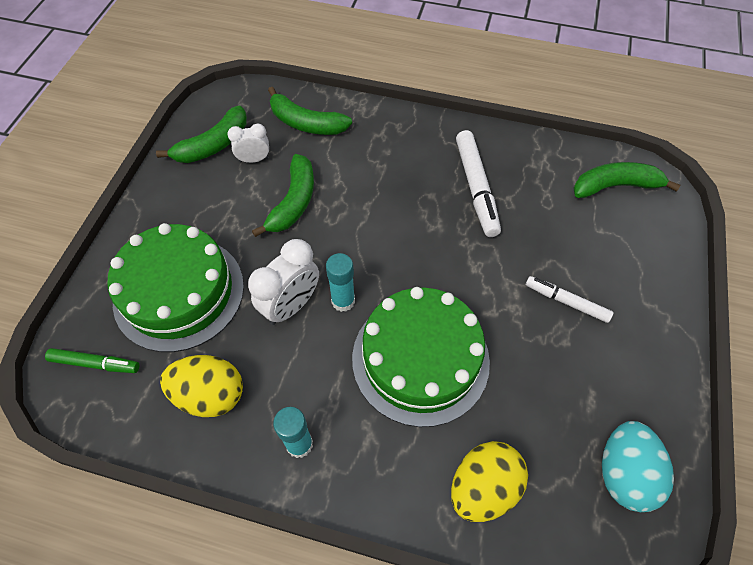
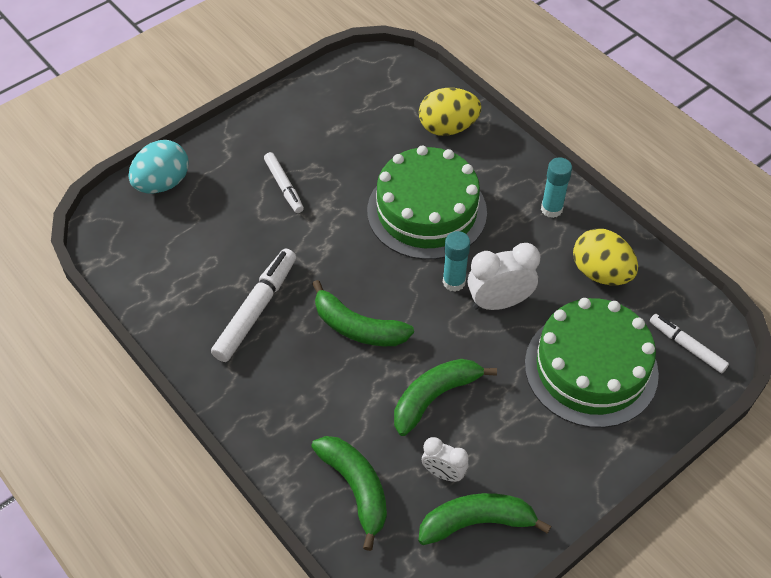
camera: 145 degrees left, 5 degrees down
(95, 363) = (687, 346): green marker -> white marker
(615, 186) = (139, 240): green banana -> green banana (357, 327)
(623, 473) = (356, 90): turquoise egg -> turquoise egg (162, 183)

**EXERCISE REQUIREMENTS:** Every line that contains the string "green" should be returned from the data.

**EXERCISE SOLUTION:**
(95, 363) = (687, 346): green marker -> white marker
(615, 186) = (139, 240): green banana -> green banana (357, 327)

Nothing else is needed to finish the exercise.